PROBLEM TO SOLVE
Return the data below exactly, please, but drop the pictures.

Object transformation records
---

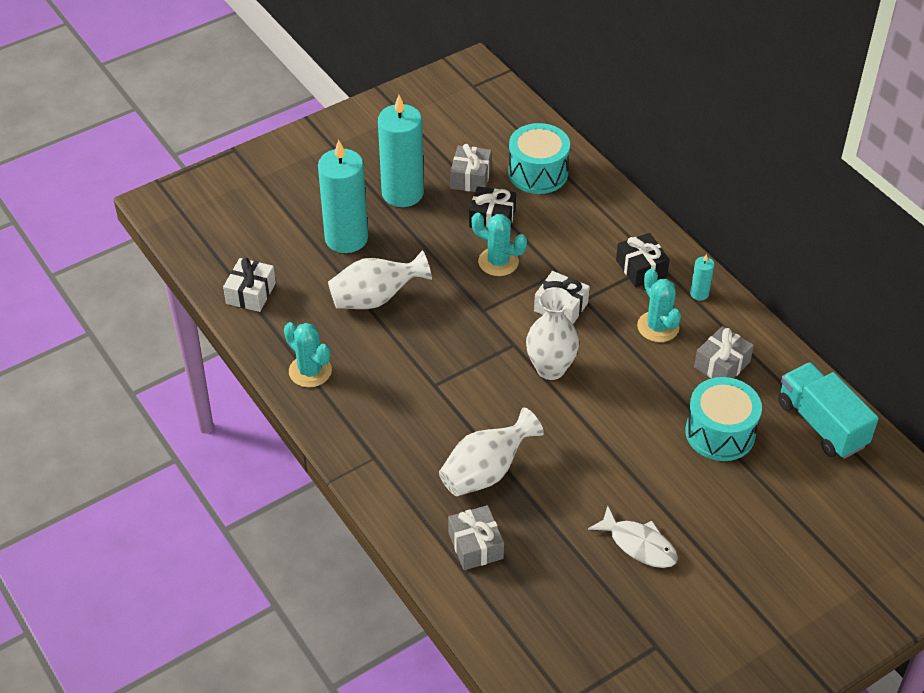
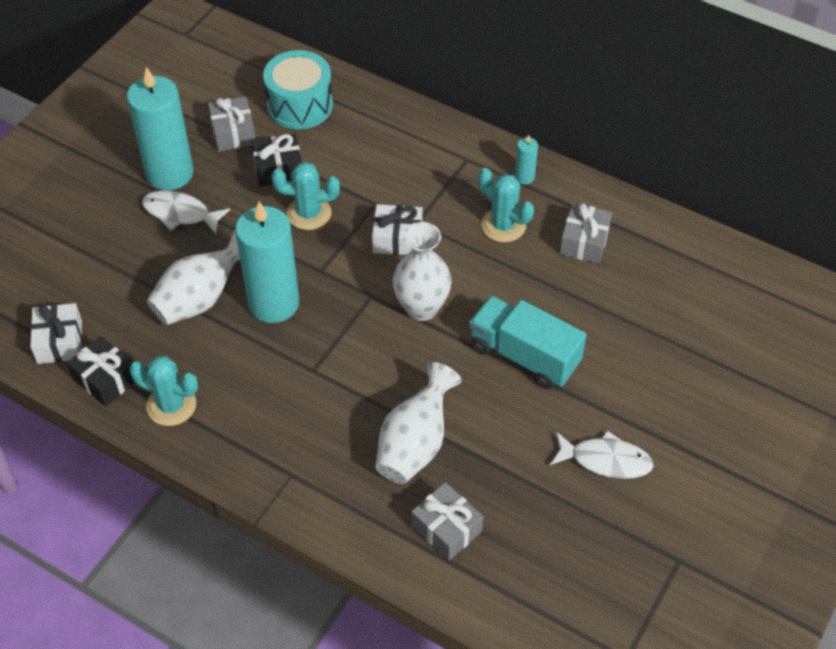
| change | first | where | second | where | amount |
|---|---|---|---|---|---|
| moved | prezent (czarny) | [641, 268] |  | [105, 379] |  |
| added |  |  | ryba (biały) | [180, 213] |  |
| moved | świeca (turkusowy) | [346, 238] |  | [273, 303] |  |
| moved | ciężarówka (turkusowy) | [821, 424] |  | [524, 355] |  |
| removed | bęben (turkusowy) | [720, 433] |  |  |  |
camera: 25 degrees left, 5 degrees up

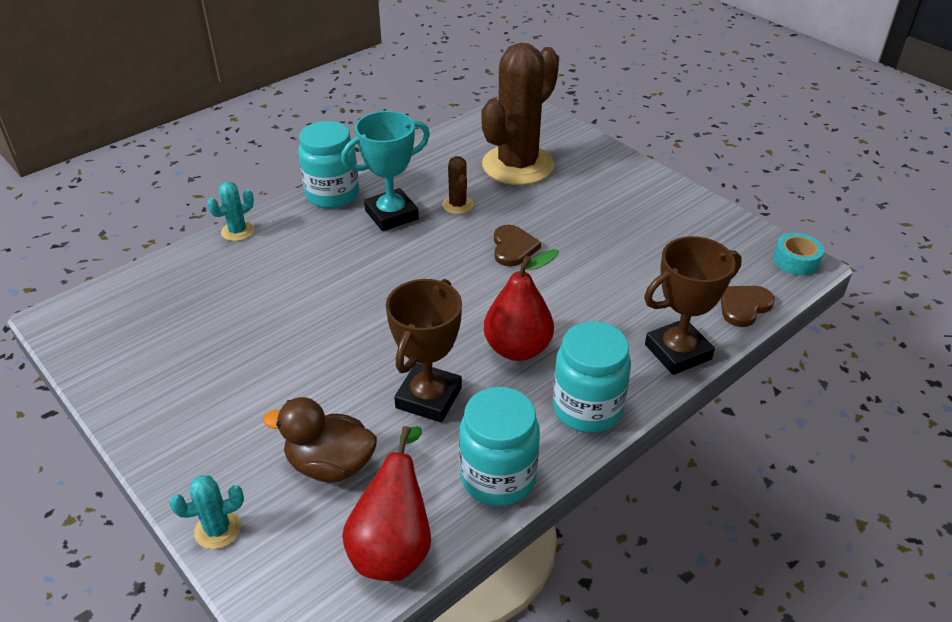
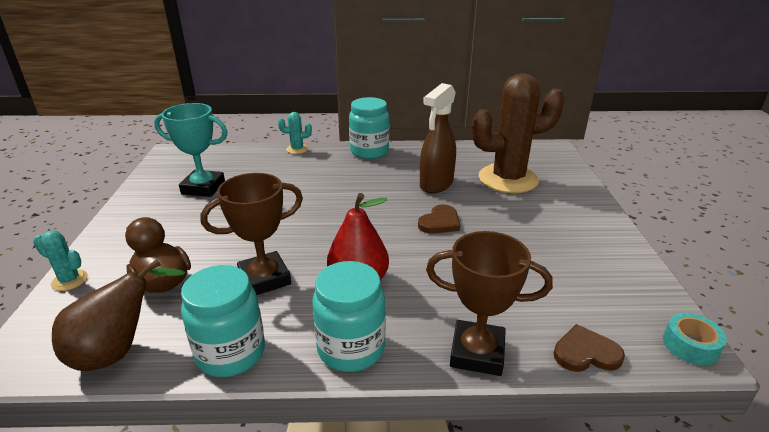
| change | first | where | second | where | amount |
|---|---|---|---|---|---|
| recoloured | gruszka (czerwony) | [394, 547] | gruszka (brązowy) | [118, 351] |  |
| moved | puchar (turkusowy) | [391, 215] |  | [203, 187] |  |
| replaced | kaktus (brązowy) | [457, 205] | spryskiwacz (brązowy) | [436, 184] |  |
camera: 40 degrees right, 10 degrees down

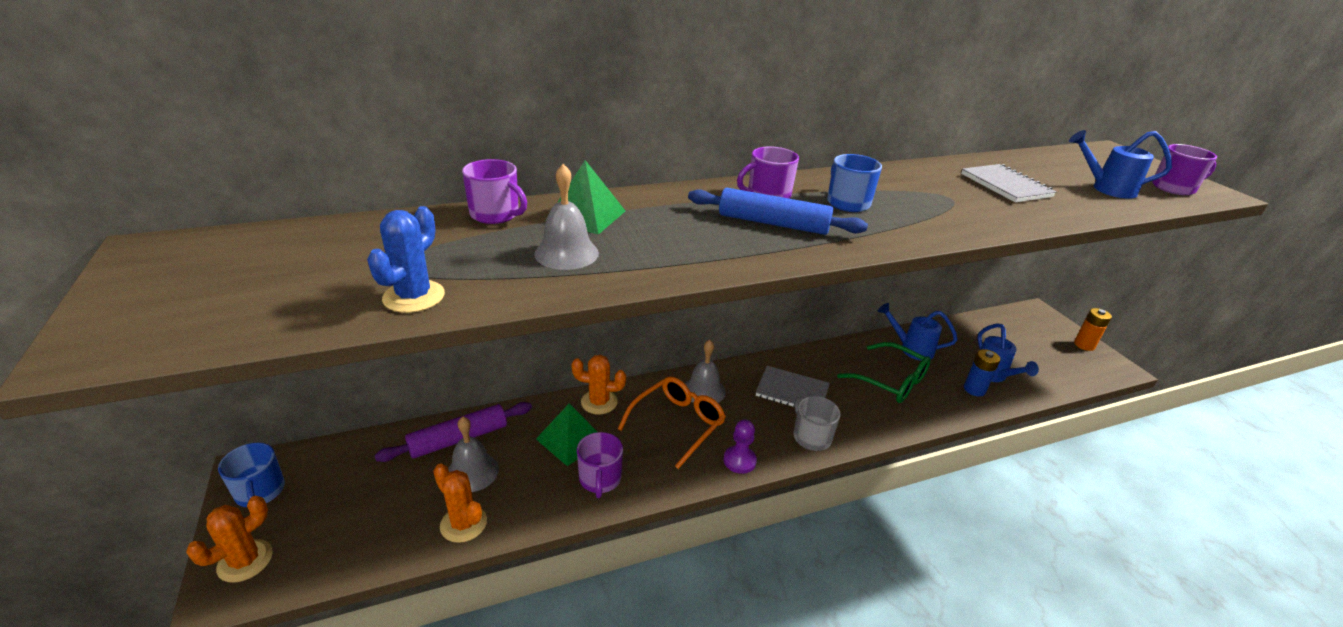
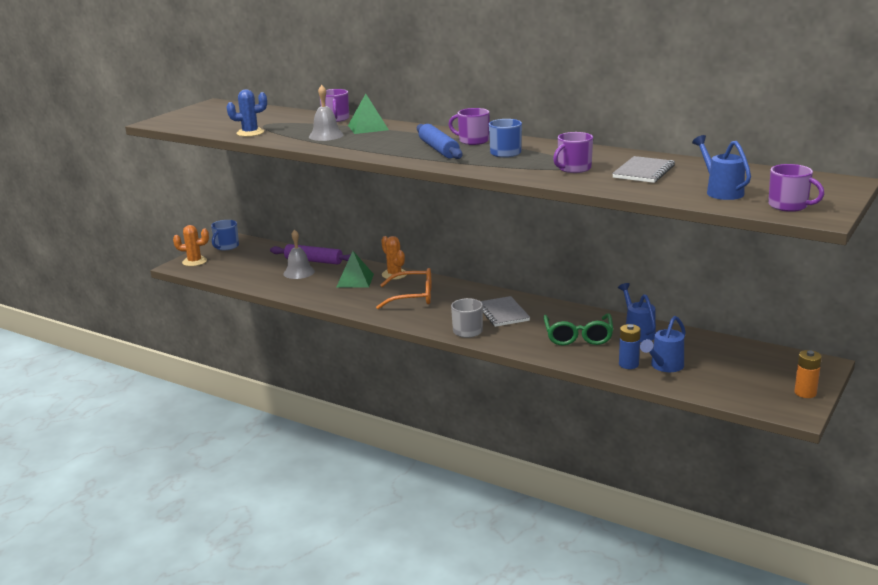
| change | first | where | second | where | amount |
|---|---|---|---|---|---|
| moved | kubek (fioletowy) | [600, 479] |  | [573, 169] |  |
| removed | kaktus (pomarańczowy) | [463, 524] |  |  |  |
| removed | dzwonek (szary) | [704, 390] |  |  |  |
| removed | pionek (fioletowy) | [739, 461] |  |  |  |
camera: 55 degrees right, 10 degrees down

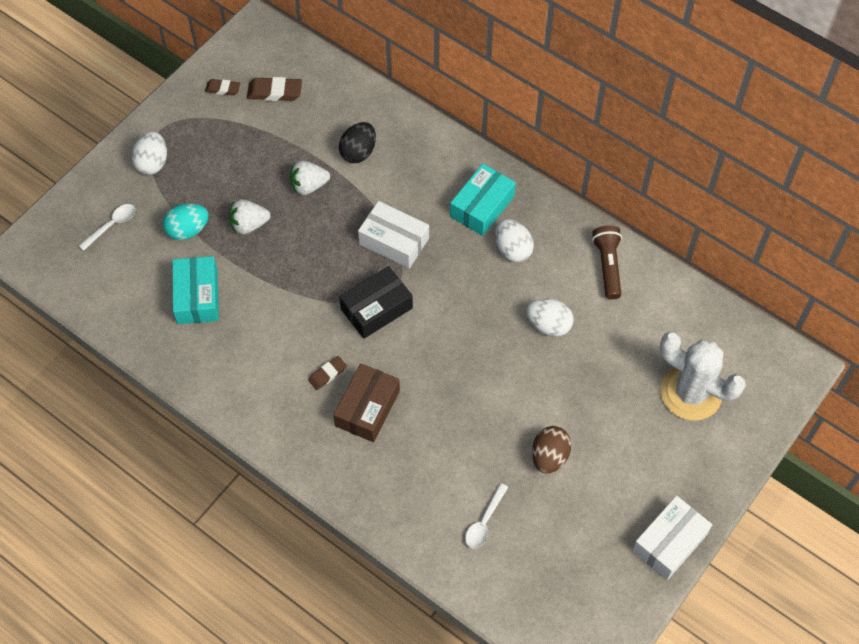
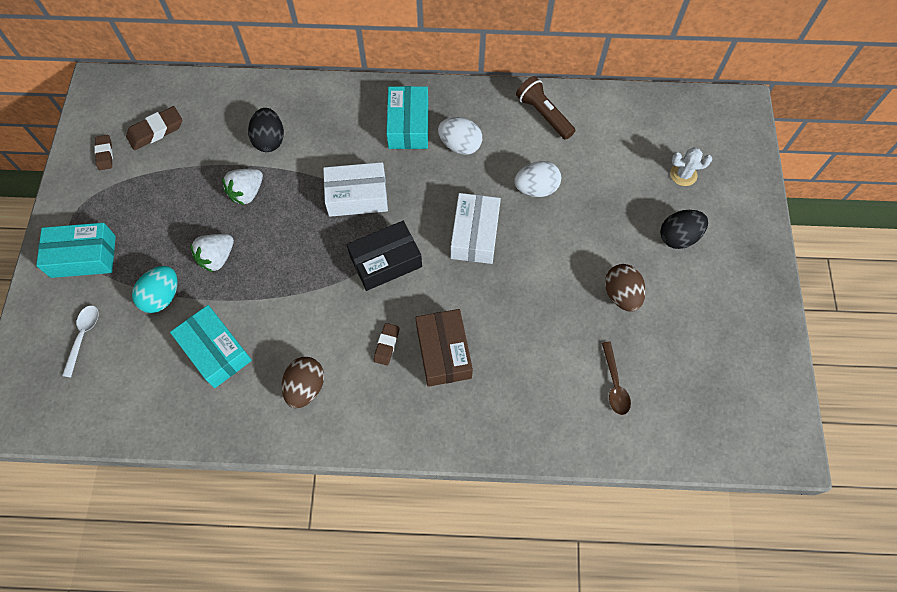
| change | first | where | second | where | amount |
|---|---|---|---|---|---|
| replaced | jajko (biały) | [152, 163] | pudełko (turkusowy) | [83, 256] |  |
| turned | gumka do mazania (brązowy) | [223, 89] |  | [105, 154] | 75 degrees counterclockwise |
| added |  |  | jajko (brązowy) | [306, 387] |  |
| turned | pudełko (czarny) | [376, 309] |  | [386, 262] | 45 degrees clockwise |
| moved | pudełko (biały) | [669, 542] |  | [474, 234] |  |
| recoloured | łyżka (biały) | [484, 522] | łyżka (brązowy) | [614, 384] |  |
| added |  |  | jajko (czarny) | [678, 237] |  |
| resized | kaktus (biały) | [691, 393] |  | [683, 174] | x0.47 |
camera: 35 degrees left, 5 degrees up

---

SOLUTION FOR THIS PROBLEM
| change | first | where | second | where | amount |
|---|---|---|---|---|---|
| moved | prezent (czarny) | [641, 268] |  | [105, 379] |  |
| added |  |  | ryba (biały) | [180, 213] |  |
| moved | świeca (turkusowy) | [346, 238] |  | [273, 303] |  |
| moved | ciężarówka (turkusowy) | [821, 424] |  | [524, 355] |  |
| removed | bęben (turkusowy) | [720, 433] |  |  |  |
camera: 25 degrees left, 5 degrees up

| change | first | where | second | where | amount |
|---|---|---|---|---|---|
| recoloured | gruszka (czerwony) | [394, 547] | gruszka (brązowy) | [118, 351] |  |
| moved | puchar (turkusowy) | [391, 215] |  | [203, 187] |  |
| replaced | kaktus (brązowy) | [457, 205] | spryskiwacz (brązowy) | [436, 184] |  |
camera: 40 degrees right, 10 degrees down

| change | first | where | second | where | amount |
|---|---|---|---|---|---|
| moved | kubek (fioletowy) | [600, 479] |  | [573, 169] |  |
| removed | kaktus (pomarańczowy) | [463, 524] |  |  |  |
| removed | dzwonek (szary) | [704, 390] |  |  |  |
| removed | pionek (fioletowy) | [739, 461] |  |  |  |
camera: 55 degrees right, 10 degrees down

| change | first | where | second | where | amount |
|---|---|---|---|---|---|
| replaced | jajko (biały) | [152, 163] | pudełko (turkusowy) | [83, 256] |  |
| turned | gumka do mazania (brązowy) | [223, 89] |  | [105, 154] | 75 degrees counterclockwise |
| added |  |  | jajko (brązowy) | [306, 387] |  |
| turned | pudełko (czarny) | [376, 309] |  | [386, 262] | 45 degrees clockwise |
| moved | pudełko (biały) | [669, 542] |  | [474, 234] |  |
| recoloured | łyżka (biały) | [484, 522] | łyżka (brązowy) | [614, 384] |  |
| added |  |  | jajko (czarny) | [678, 237] |  |
| resized | kaktus (biały) | [691, 393] |  | [683, 174] | x0.47 |
camera: 35 degrees left, 5 degrees up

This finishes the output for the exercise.